EXERCISE DATA:
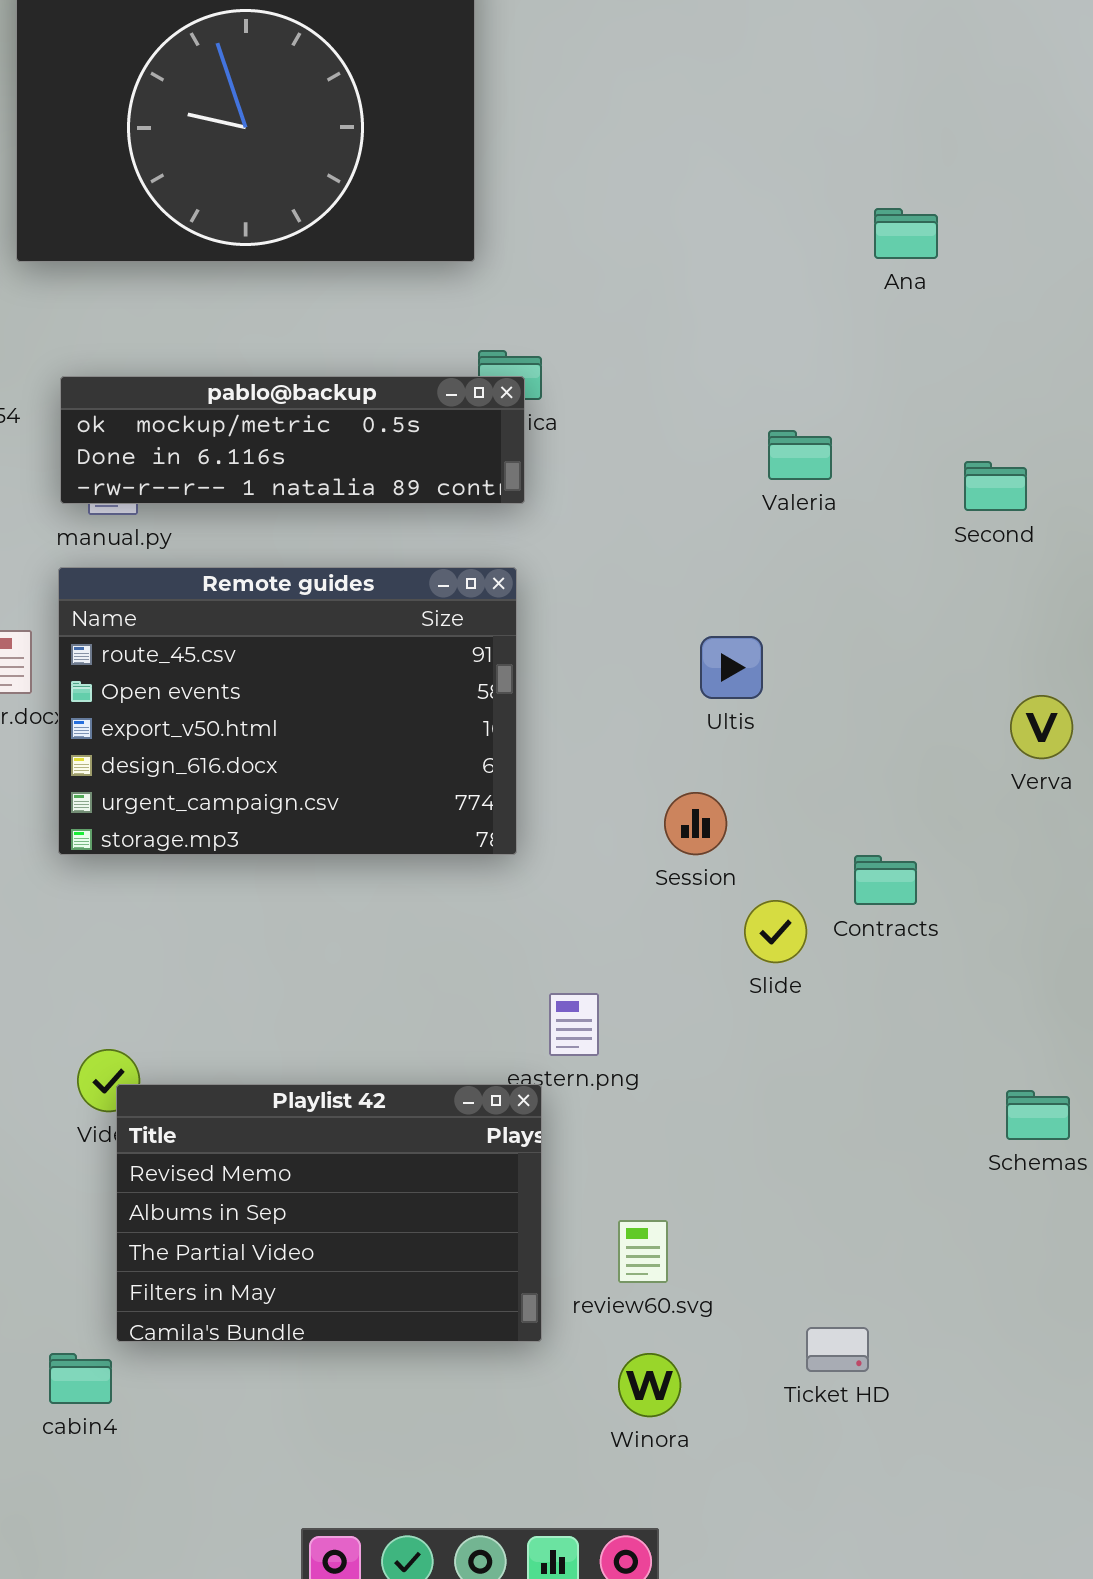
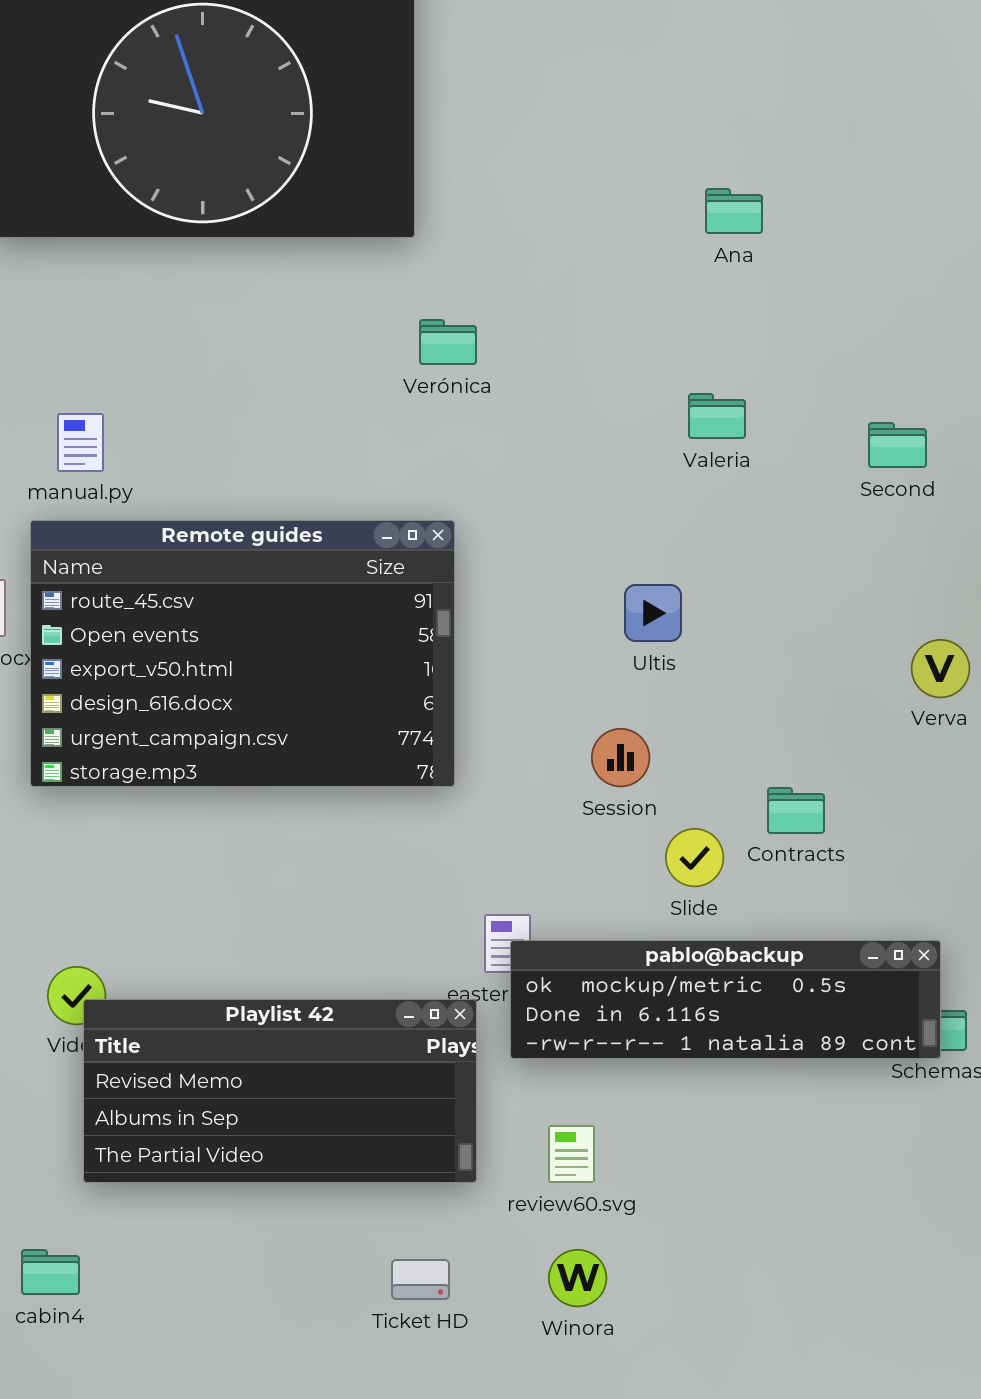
Ana: [874,208,938,259] -> [705,188,763,234], moved
pablo@backup: [60,376,525,504] -> [510,940,941,1059], moved
Playlist 42: [116,1084,542,1342] -> [83,999,477,1183], resized
Ticket HD: [806,1327,869,1372] -> [391,1259,450,1300], moved

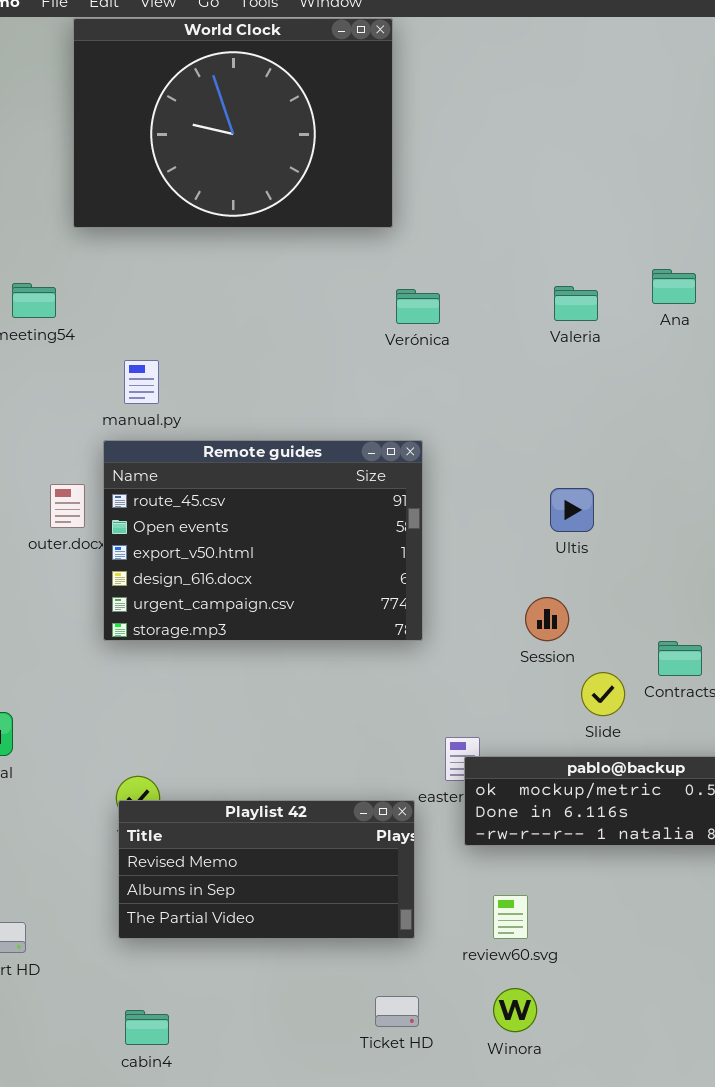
Ana: [705,188,763,234] -> [652,269,696,304], moved
Valeria: [688,393,746,439] -> [554,286,598,321], moved
Playlist 42: [83,999,477,1183] -> [118,800,415,939], moved
cabin4: [21,1249,80,1295] -> [125,1010,169,1045], moved

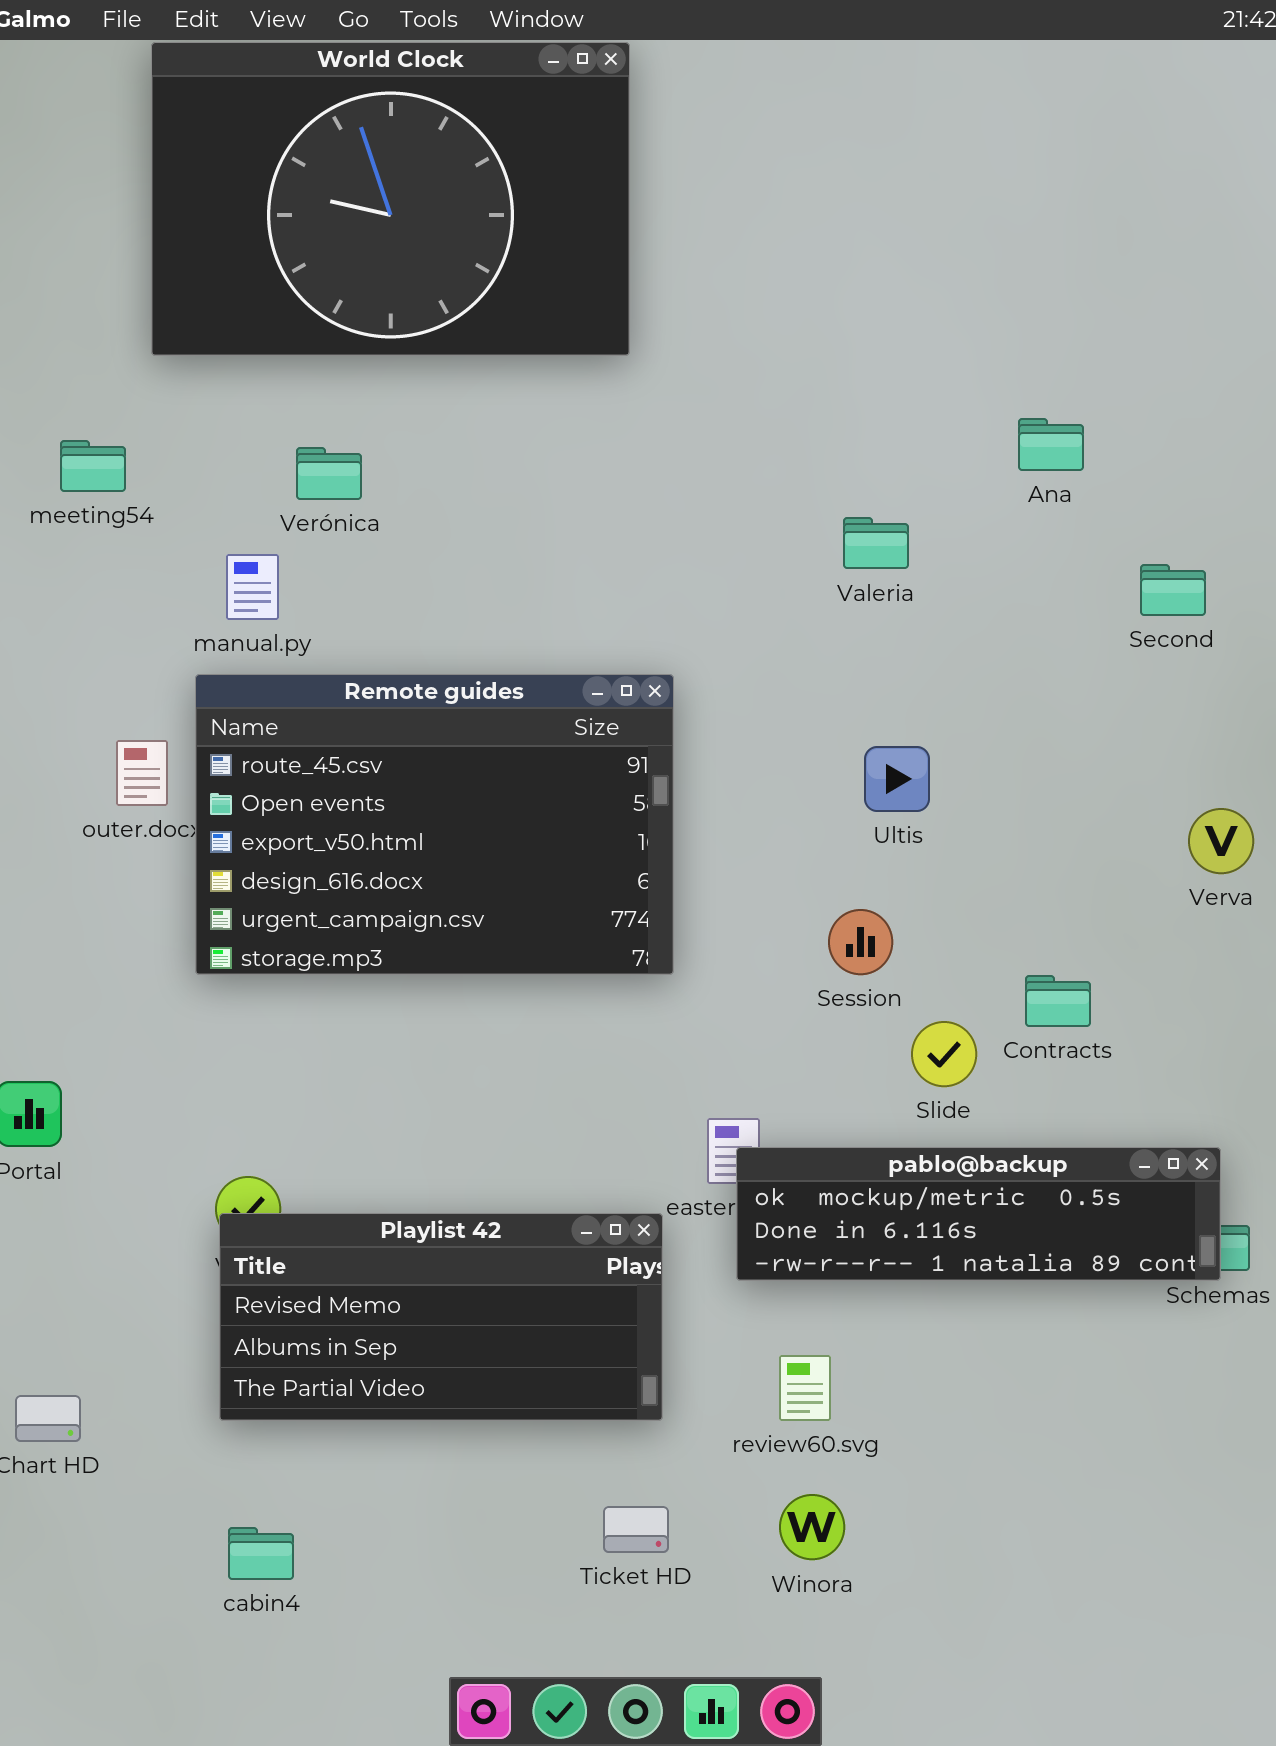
Valeria: [554,286,598,321] -> [843,517,909,569], moved
Verónica: [396,289,440,324] -> [296,447,362,500], moved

YOUR ASSIGNMENT: Taking the line that contains "Valeria: [554,286,598,321] ->" as the starting point, copy every line through the end of the listing exactly, and write nothing further.

ANSWER BOX:
Valeria: [554,286,598,321] -> [843,517,909,569], moved
Verónica: [396,289,440,324] -> [296,447,362,500], moved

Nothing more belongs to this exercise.